__SUPPLIED INFORMATION__:
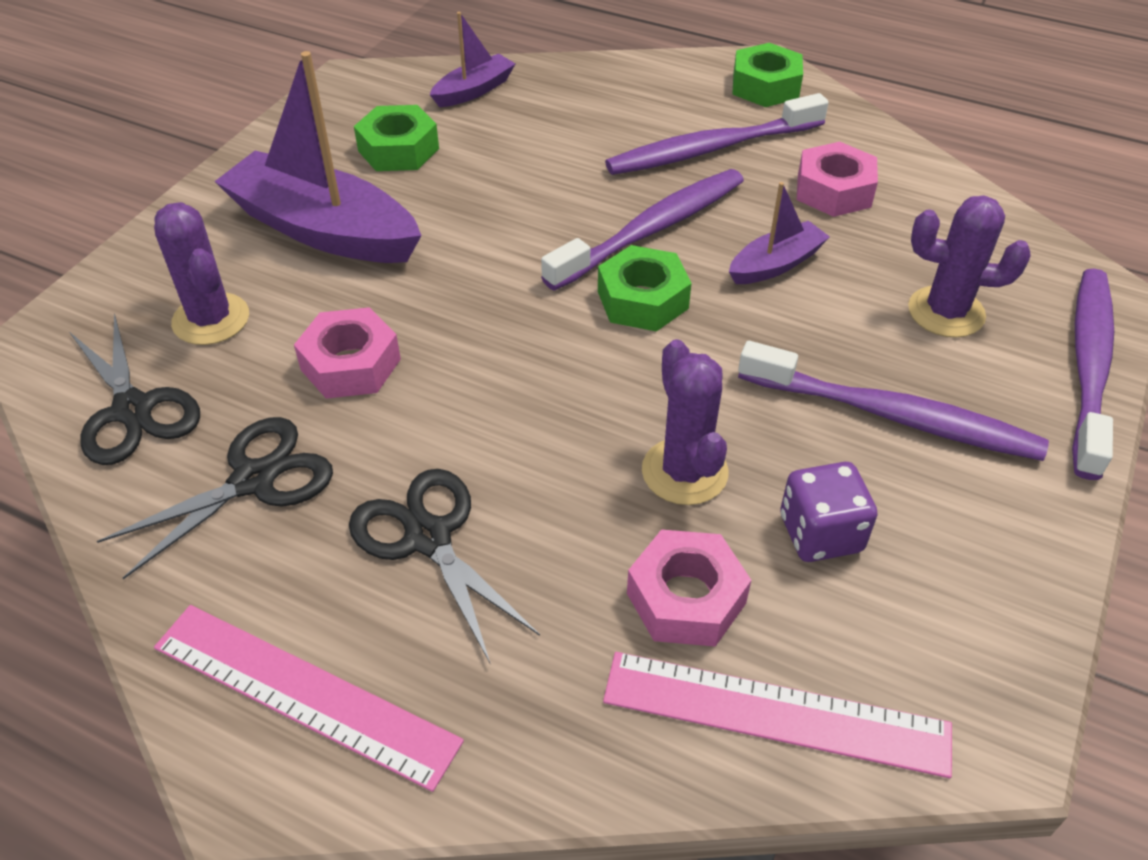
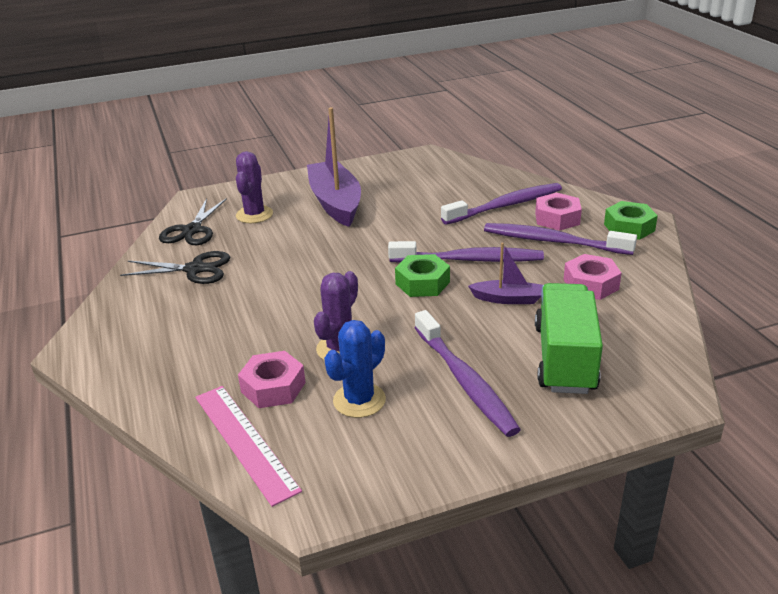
camera: 45 degrees right, 15 degrees down
(304, 693) = (119, 336): pink ruler -> none
(350, 364) = (277, 250): pink nut -> pink nut (557, 218)
(398, 150) = (407, 186): green nut -> none
(428, 538) = (219, 316): black scissors -> none
(474, 90) = (475, 177): purple boat -> none
(820, 533) = (359, 400): purple dice -> blue cactus
(946, 312) = (565, 358): purple cactus -> green truck
(1088, 366) = (607, 420): purple toothbrush -> purple toothbrush (505, 205)

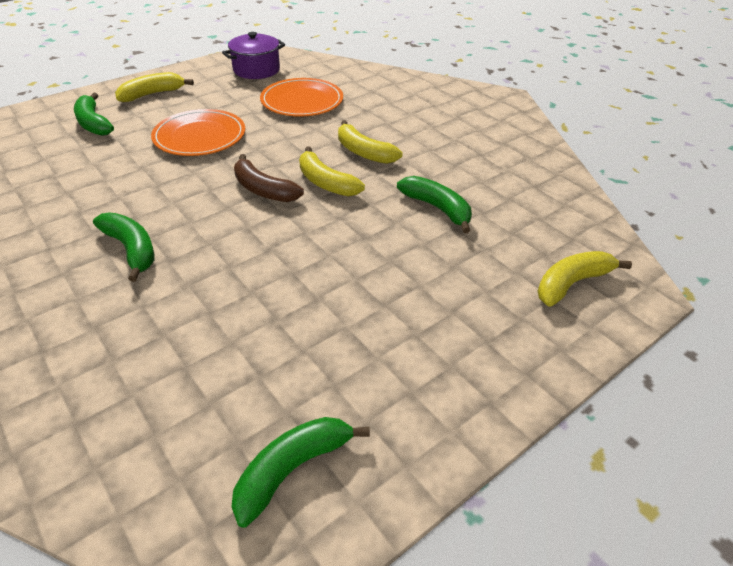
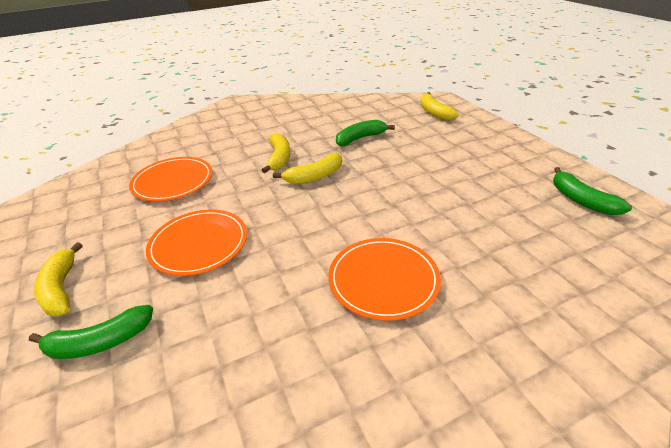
camera: 75 degrees left, 5 degrees down
(131, 249) = (383, 280): green banana -> orange plate
(256, 70) = (77, 207): purple pot -> none
(263, 189) = (313, 206): brown banana -> none
(363, 152) = (279, 158): yellow banana -> yellow banana turned 60 degrees counterclockwise

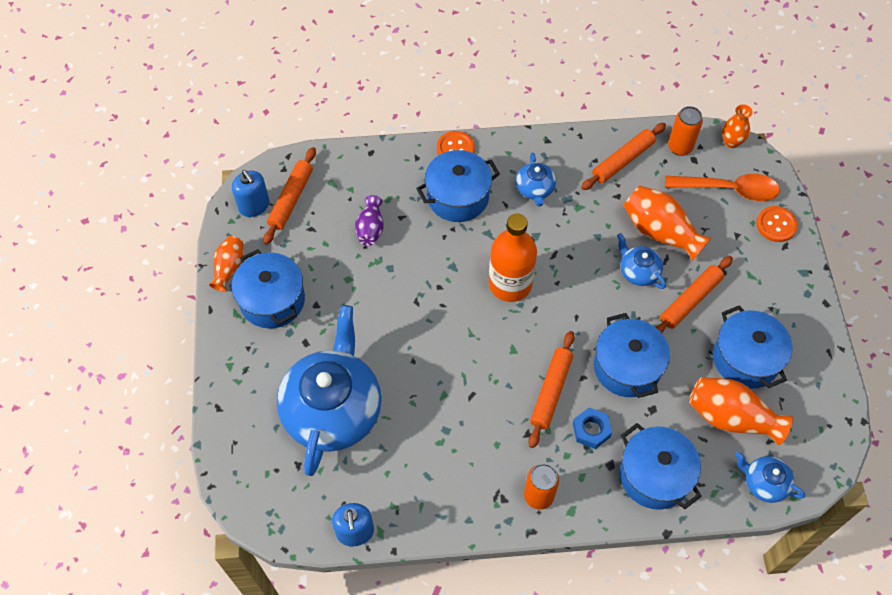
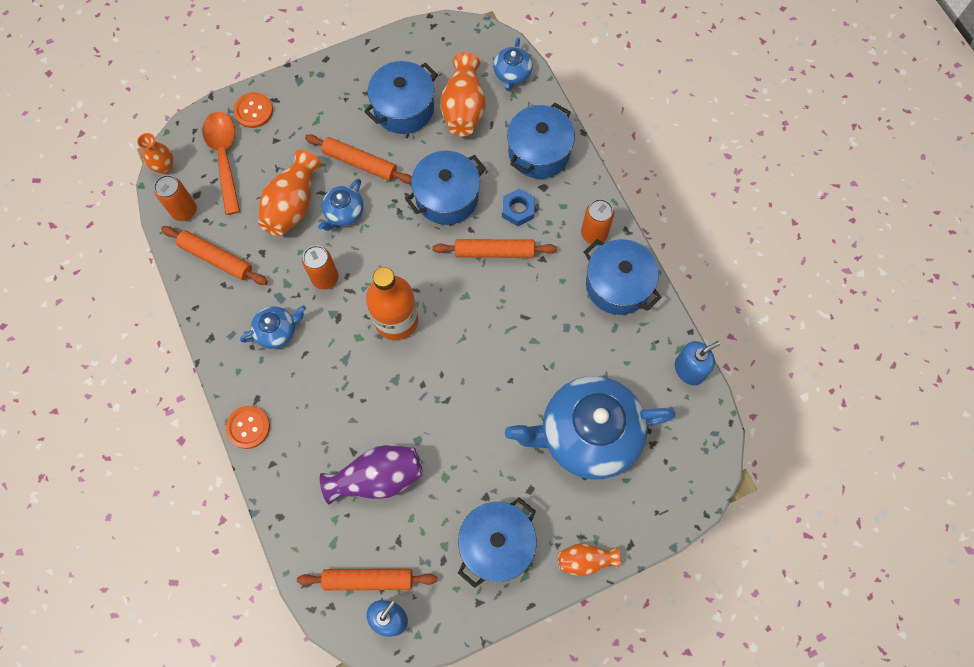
camera: 110 degrees left, 10 degrees up
(229, 268) = (476, 608): orange vase -> orange vase (585, 560)
(371, 228) = (377, 478): purple vase -> purple vase, size x1.66
(458, 197) = (310, 403): blue pot -> blue pot (617, 285)
(573, 238) = (325, 278): none -> orange can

__REQUIREMENT__: For each line of the entries that contains the word "degrees", make a copy.

__OUTPUT OF THE EXERCISE__:
camera: 45 degrees right, 15 degrees down
camera: 75 degrees left, 5 degrees down
(363, 152) = (279, 158): yellow banana -> yellow banana turned 60 degrees counterclockwise
camera: 110 degrees left, 10 degrees up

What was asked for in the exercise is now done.